**WHAT IS ASKED**
Determine how many lines of the material hold the string "anything" and reply with only that number.

---------- MATERIAL SHOWN ----------

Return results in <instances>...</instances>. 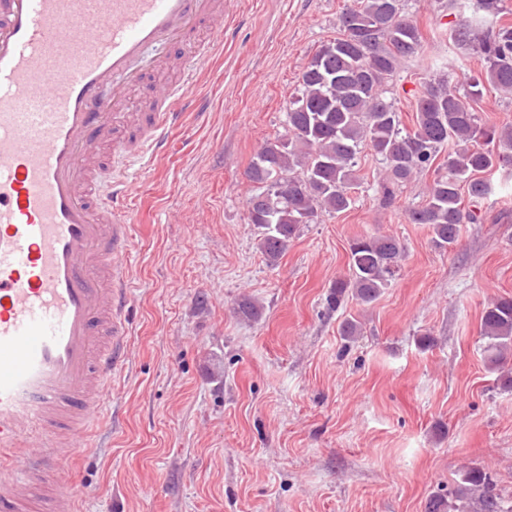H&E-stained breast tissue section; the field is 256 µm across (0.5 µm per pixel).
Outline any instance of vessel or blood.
I'll list each match as a JSON object with an SVG mask.
<instances>
[{
  "instance_id": "b4317fda",
  "label": "vessel or blood",
  "mask_w": 512,
  "mask_h": 512,
  "mask_svg": "<svg viewBox=\"0 0 512 512\" xmlns=\"http://www.w3.org/2000/svg\"><path fill=\"white\" fill-rule=\"evenodd\" d=\"M226 7L0 0V448L23 458L0 465V512H75L63 473L127 357L132 170L181 126Z\"/></svg>"
}]
</instances>
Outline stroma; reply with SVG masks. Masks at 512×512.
Instances as JSON below:
<instances>
[{"label": "stroma", "instance_id": "obj_1", "mask_svg": "<svg viewBox=\"0 0 512 512\" xmlns=\"http://www.w3.org/2000/svg\"><path fill=\"white\" fill-rule=\"evenodd\" d=\"M224 43L191 93L166 153L136 172L131 334L113 380L116 428L94 433L65 482L77 512H425L463 467L493 478L512 512V388L481 334L490 301L512 297V168L489 174L478 220L453 248L407 220L424 173L383 204L384 168L357 158L355 203L302 225L277 264L246 221L247 167L282 138L288 98L348 0H231ZM447 0H405L422 54L388 89L412 127L441 59L465 89L477 59L448 35ZM393 235L399 276L371 304L327 298L351 241ZM263 306L236 318L242 296ZM360 322L346 339L341 324Z\"/></svg>", "mask_w": 512, "mask_h": 512}]
</instances>
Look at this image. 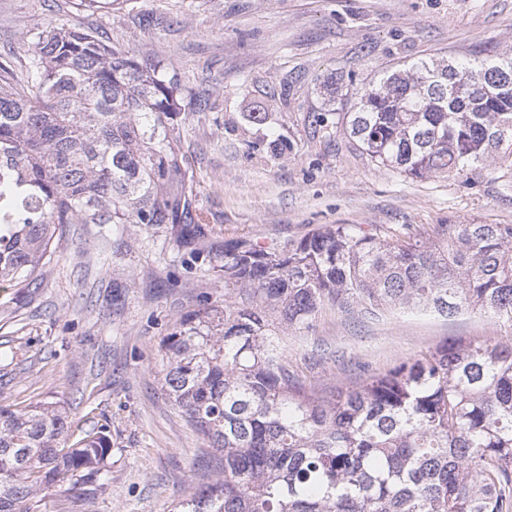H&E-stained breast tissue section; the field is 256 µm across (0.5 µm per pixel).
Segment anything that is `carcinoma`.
<instances>
[{"instance_id": "1", "label": "carcinoma", "mask_w": 512, "mask_h": 512, "mask_svg": "<svg viewBox=\"0 0 512 512\" xmlns=\"http://www.w3.org/2000/svg\"><path fill=\"white\" fill-rule=\"evenodd\" d=\"M154 53L50 25L21 83L0 64V288L33 284L66 224L201 216L175 118L182 89ZM346 131L407 176L512 166V53L420 59L357 93ZM224 302L174 323L158 350L169 402L213 448L215 479L171 512H512V341L450 340L325 392L288 368L285 339L326 307L475 311L512 322V224L419 237L345 224L296 243L224 242ZM63 407H0V512L105 468L111 443L67 445Z\"/></svg>"}]
</instances>
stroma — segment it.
<instances>
[{
    "label": "stroma",
    "mask_w": 512,
    "mask_h": 512,
    "mask_svg": "<svg viewBox=\"0 0 512 512\" xmlns=\"http://www.w3.org/2000/svg\"><path fill=\"white\" fill-rule=\"evenodd\" d=\"M50 23L96 27L163 60L186 103L177 117L202 215L198 255L163 224H71L32 286L0 290V407L64 406L75 435L112 441L107 475L61 487L35 512H170L211 482L213 452L162 389L157 354L179 317L222 302L225 241L291 243L337 224L412 237L435 224H512V168L411 178L370 162L331 99L418 58L512 52V0H0V54L31 53ZM253 112L264 122L250 121ZM449 339L504 342L484 313L356 319L324 308L289 335L290 369L330 390Z\"/></svg>",
    "instance_id": "stroma-1"
}]
</instances>
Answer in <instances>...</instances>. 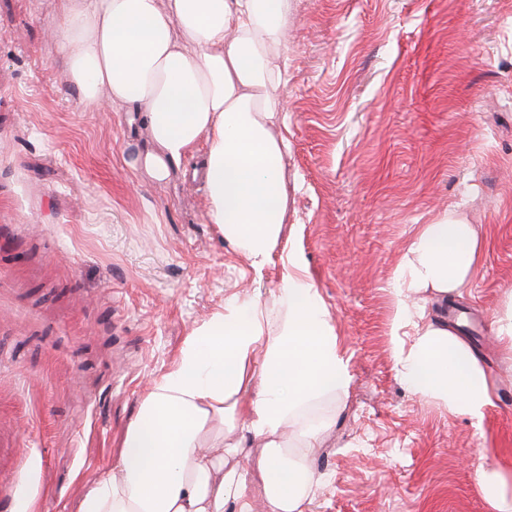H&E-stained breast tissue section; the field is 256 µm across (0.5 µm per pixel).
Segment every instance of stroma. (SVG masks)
Here are the masks:
<instances>
[{
  "label": "stroma",
  "mask_w": 512,
  "mask_h": 512,
  "mask_svg": "<svg viewBox=\"0 0 512 512\" xmlns=\"http://www.w3.org/2000/svg\"><path fill=\"white\" fill-rule=\"evenodd\" d=\"M53 0H0V512H72L112 464L150 380L262 277L206 217L203 188L133 163L125 112L85 110L50 32ZM284 123L288 222L348 362L333 423L294 448L307 512H492L512 472V358L494 332L512 292V0H291ZM462 211L487 245L463 296L432 304L495 387L482 424L414 392L391 343L415 228ZM507 477L499 470L482 473V486L489 505L495 512L512 511V500L508 501L498 493V487L506 481Z\"/></svg>",
  "instance_id": "obj_1"
}]
</instances>
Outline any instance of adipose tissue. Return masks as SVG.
Segmentation results:
<instances>
[{
    "instance_id": "adipose-tissue-1",
    "label": "adipose tissue",
    "mask_w": 512,
    "mask_h": 512,
    "mask_svg": "<svg viewBox=\"0 0 512 512\" xmlns=\"http://www.w3.org/2000/svg\"><path fill=\"white\" fill-rule=\"evenodd\" d=\"M291 0H56L59 53L81 105L139 113L148 133L140 166L154 180L197 145L209 223L262 274L288 210L285 155L275 137L287 84ZM485 245L457 210L421 225L397 267L394 359L417 393L481 422L493 387L470 346L425 322L473 278ZM351 382L335 327L289 252L269 300L232 297L196 325L176 362L154 378L111 468L74 512H306L310 477L290 466L291 440L317 447L329 428L321 400ZM249 402H242L243 393ZM240 424L262 447L251 470L236 443L211 451L214 422Z\"/></svg>"
}]
</instances>
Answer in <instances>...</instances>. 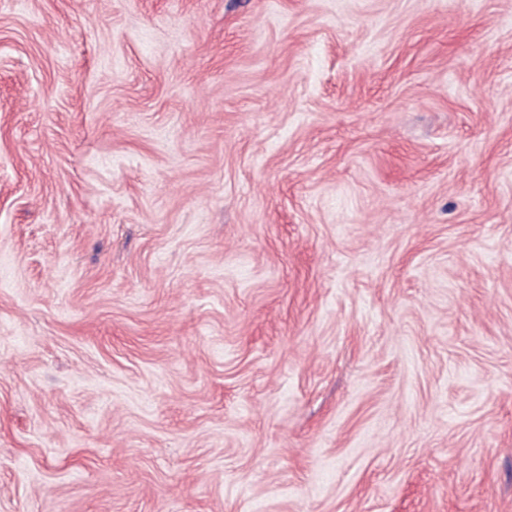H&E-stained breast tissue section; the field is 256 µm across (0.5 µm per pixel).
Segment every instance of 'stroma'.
<instances>
[{"label":"stroma","mask_w":512,"mask_h":512,"mask_svg":"<svg viewBox=\"0 0 512 512\" xmlns=\"http://www.w3.org/2000/svg\"><path fill=\"white\" fill-rule=\"evenodd\" d=\"M0 512H512V0H0Z\"/></svg>","instance_id":"1"}]
</instances>
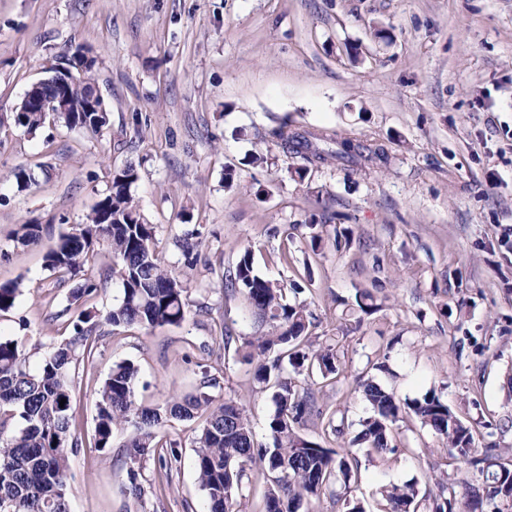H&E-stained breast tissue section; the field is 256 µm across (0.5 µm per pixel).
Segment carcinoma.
Instances as JSON below:
<instances>
[{"instance_id": "1", "label": "carcinoma", "mask_w": 512, "mask_h": 512, "mask_svg": "<svg viewBox=\"0 0 512 512\" xmlns=\"http://www.w3.org/2000/svg\"><path fill=\"white\" fill-rule=\"evenodd\" d=\"M63 61L81 67L69 87L71 101L80 111L71 119L58 116V123L96 136L109 122L102 97L86 111L88 92L96 86L93 71L97 57L79 46L63 56ZM13 120L33 131L45 125L46 116L21 102ZM269 136L283 153L302 161L295 168L300 178L308 166L329 159L350 163L384 159L383 149L371 144L355 145L348 139L310 131L293 132L286 120L271 129ZM138 180V171L131 165L113 170L109 190L87 216V223L59 234L45 255L49 271L75 276L82 272L95 246L108 243L112 276L122 287L121 299L99 314L97 323L79 313L71 321V336L42 352L33 366L17 342L0 340V512H70V459L84 447L75 427L73 387L80 366L94 355L98 324L153 330L179 326L186 320L188 288L156 254V227L140 212L132 195ZM39 228L38 224L21 225L14 241L21 246L37 244ZM224 288L243 292L263 327L244 345L246 357L255 364L254 378L266 386L274 383L275 412L268 421L271 445L256 442L246 410L232 399L219 402L206 392H198L154 405L140 402L137 366L119 362L97 391L90 445L104 454L112 448L115 430L132 428L121 445L132 464L125 492L140 509H145L146 490L139 481L145 464L153 461L160 475L166 477L180 458L177 443L168 437V423L201 417L204 425L193 438L192 448L206 512H238L239 499L247 497L257 470L266 484L263 512H299L303 501H318L338 484L344 489L345 512H369L352 494L359 469L353 447L365 449L371 461L377 458L384 462L388 455L396 454L393 426L405 408L423 426L446 439L456 462L476 468L481 482L474 486L450 477L438 484L435 495L421 491L415 482L384 484L378 489L374 512H484L490 504L494 512H512V448L505 451L508 460L502 462L496 446L479 447L472 427L433 393L406 405L394 391L373 379H359L354 391L361 393L372 414L362 421L358 433L346 439L343 424L335 423L334 411L325 429L342 441L343 450L307 439L302 428L312 417L323 415L316 406L311 378L316 373L324 378L336 374L337 356L329 346L307 349V309L288 303V291L299 292L301 284L286 286L261 276L252 251L246 249L225 276ZM98 290L99 281L88 274L73 290L72 300L77 302ZM20 293L18 281L0 285V312L10 311ZM272 351L276 357L269 363L266 355ZM285 362L295 376L280 375Z\"/></svg>"}]
</instances>
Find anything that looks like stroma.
<instances>
[{"label": "stroma", "mask_w": 512, "mask_h": 512, "mask_svg": "<svg viewBox=\"0 0 512 512\" xmlns=\"http://www.w3.org/2000/svg\"><path fill=\"white\" fill-rule=\"evenodd\" d=\"M77 44L99 58L108 127L92 137L14 125L45 61ZM284 120L382 146L387 160H330L297 178L299 159L268 136ZM253 154L263 164H248ZM127 164L159 258L186 274L191 312L152 332L102 328L74 383L84 435L97 389L128 360L144 403L202 387L241 399L257 443L269 445L272 391L244 358L258 327L246 297L222 284L249 249L263 276L302 284L288 299L308 309L310 347L332 346L341 367L318 380V401L341 410L348 435L371 413L355 380L371 377L404 400L436 393L485 442L512 447V0H0V284L22 288L0 314V338L47 348L70 336V316L120 298L107 244L85 265L100 291L75 306L74 281L59 282L44 255L86 223ZM21 170L31 186H18ZM30 222L42 226L39 244L17 245ZM191 232L203 245L189 268ZM364 292L376 311L360 310ZM200 428L197 418L170 424L181 460L146 512H204L190 447ZM394 433L396 457L360 467L366 504L389 482L433 494L449 474L479 483L413 416ZM125 437L115 431L108 456H72L70 512H124Z\"/></svg>", "instance_id": "35a3bbf8"}]
</instances>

----------

**OUTPUT FOR THIS EXERCISE**
2